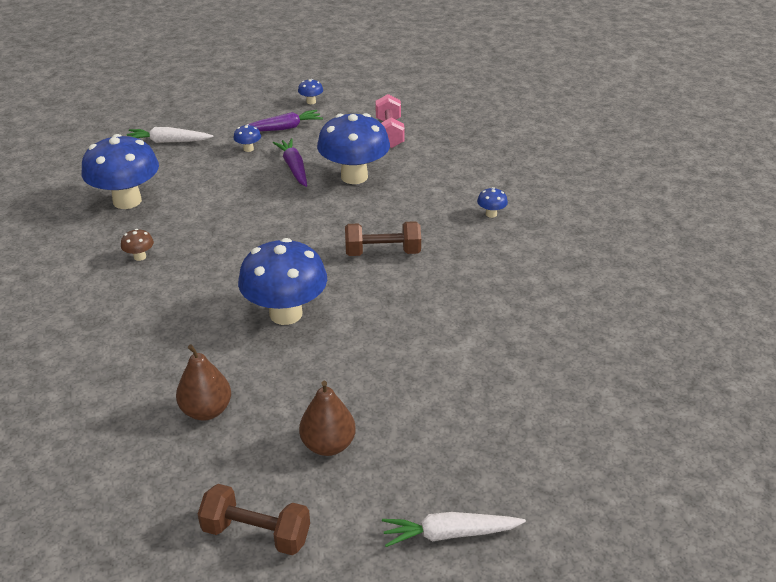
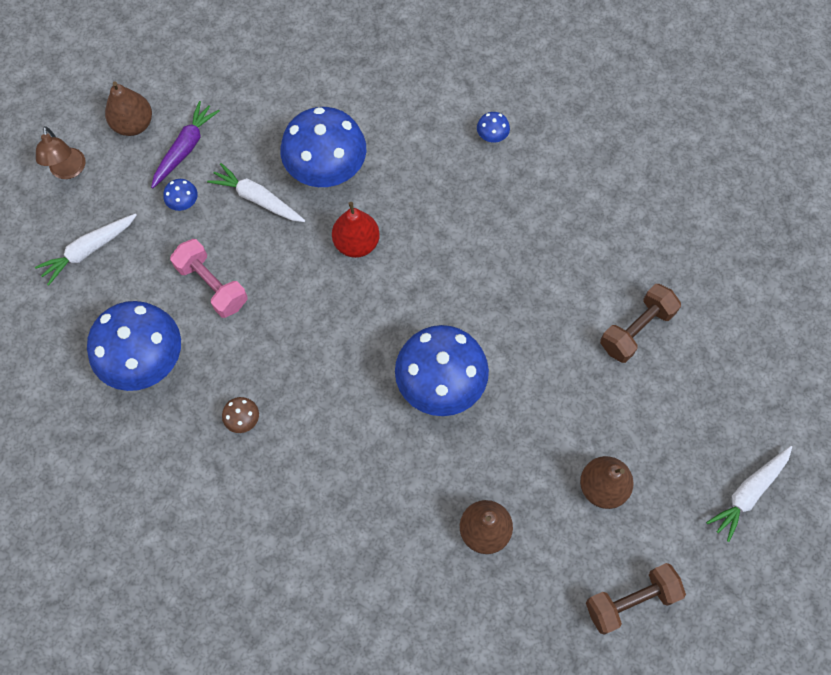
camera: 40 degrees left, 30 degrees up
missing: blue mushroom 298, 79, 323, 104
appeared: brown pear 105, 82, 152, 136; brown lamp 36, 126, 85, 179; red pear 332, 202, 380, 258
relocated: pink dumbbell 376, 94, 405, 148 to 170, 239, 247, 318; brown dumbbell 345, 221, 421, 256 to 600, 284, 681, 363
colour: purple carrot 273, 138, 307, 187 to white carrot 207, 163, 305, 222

========

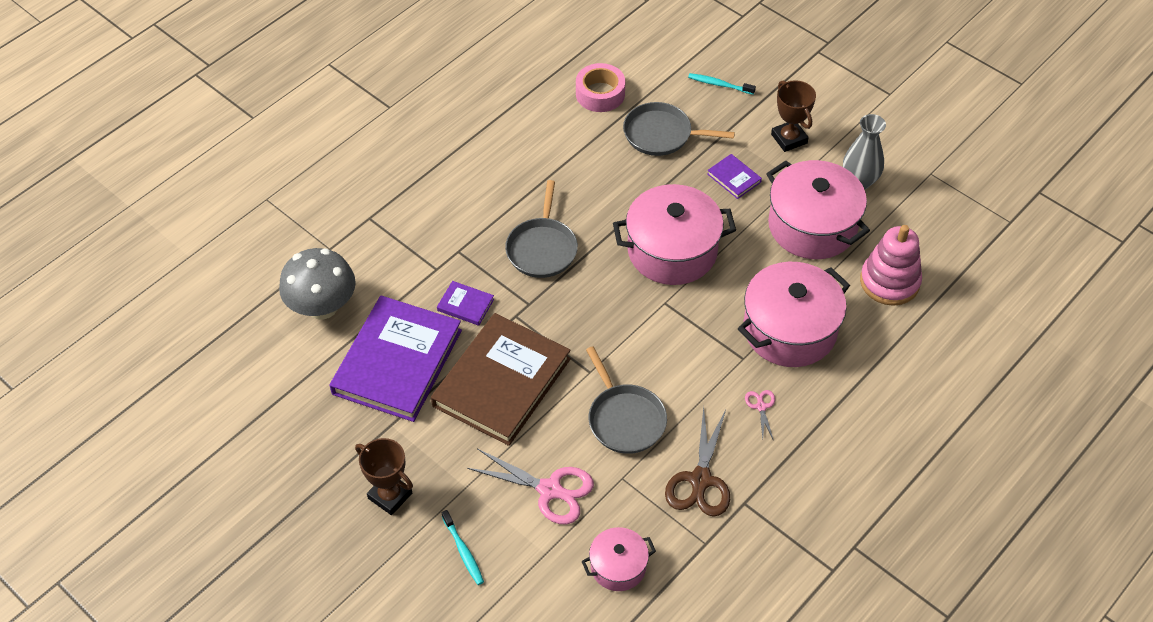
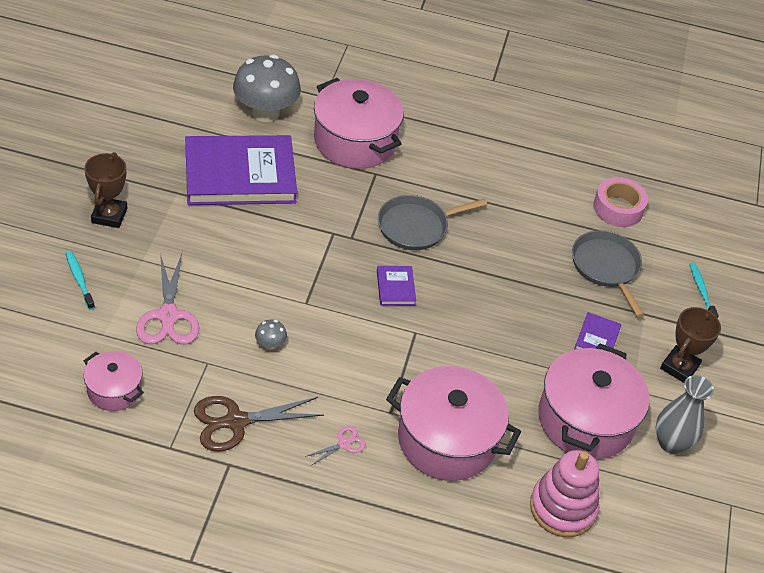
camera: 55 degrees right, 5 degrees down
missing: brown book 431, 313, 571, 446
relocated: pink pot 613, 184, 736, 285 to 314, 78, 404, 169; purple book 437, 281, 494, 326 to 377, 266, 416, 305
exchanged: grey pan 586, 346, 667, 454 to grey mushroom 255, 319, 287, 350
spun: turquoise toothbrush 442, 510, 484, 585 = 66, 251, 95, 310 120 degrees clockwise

========

TASK: What is asked for is an exact copy of the lines above from the one containing "relocated: pink dumbbell" through the one containing "colour: purple carrot", and only those.

RESPONSE:
relocated: pink dumbbell 376, 94, 405, 148 to 170, 239, 247, 318; brown dumbbell 345, 221, 421, 256 to 600, 284, 681, 363
colour: purple carrot 273, 138, 307, 187 to white carrot 207, 163, 305, 222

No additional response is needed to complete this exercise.